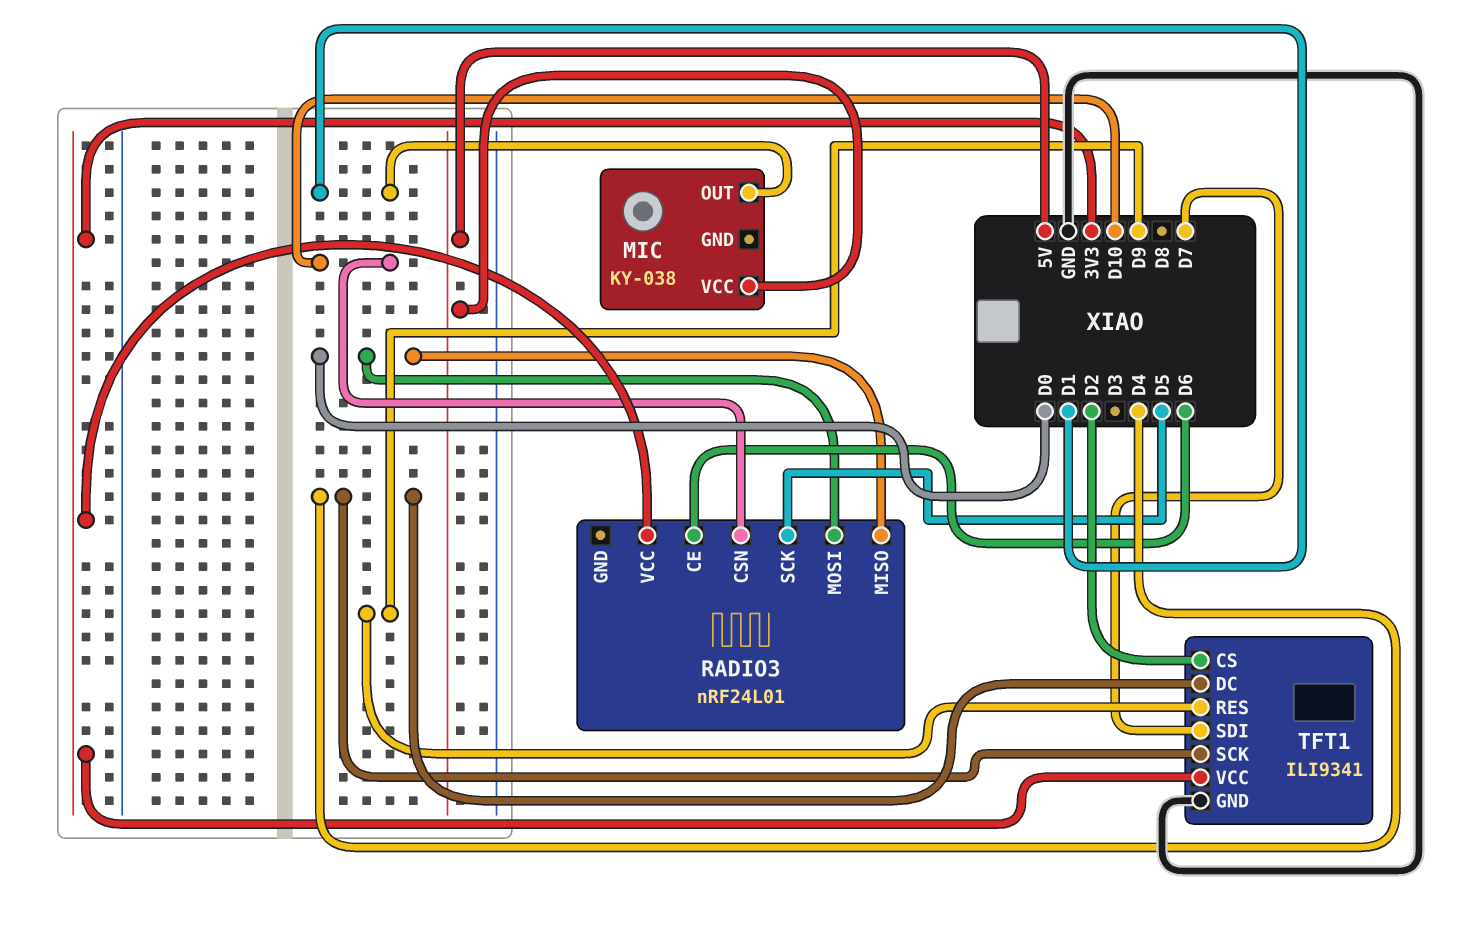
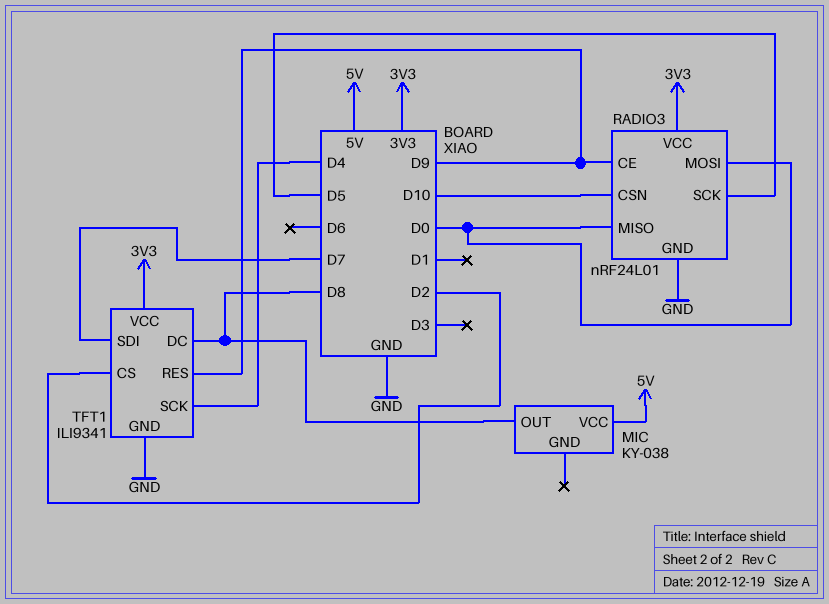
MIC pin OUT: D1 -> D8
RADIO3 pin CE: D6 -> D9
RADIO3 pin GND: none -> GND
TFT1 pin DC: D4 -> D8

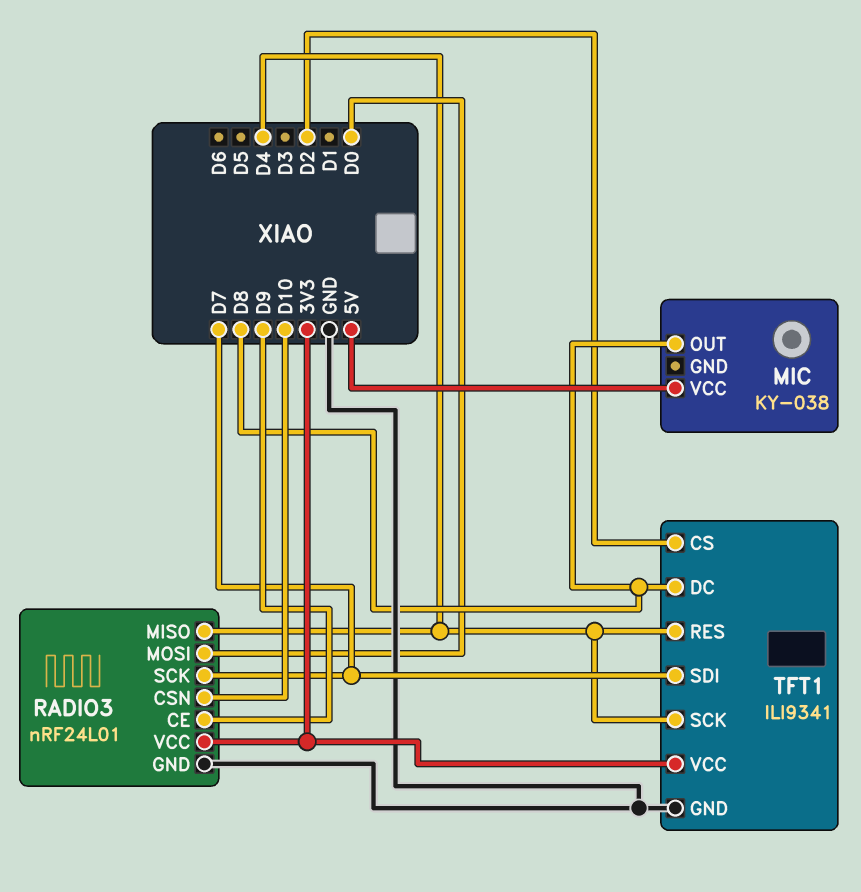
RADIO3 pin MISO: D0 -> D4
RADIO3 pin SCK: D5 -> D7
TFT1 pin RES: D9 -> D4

Required action:
Word for word, return the material above; the pictures stay out.

Solution for this exercise:
MIC pin OUT: D1 -> D8
RADIO3 pin CE: D6 -> D9
RADIO3 pin GND: none -> GND
TFT1 pin DC: D4 -> D8

RADIO3 pin MISO: D0 -> D4
RADIO3 pin SCK: D5 -> D7
TFT1 pin RES: D9 -> D4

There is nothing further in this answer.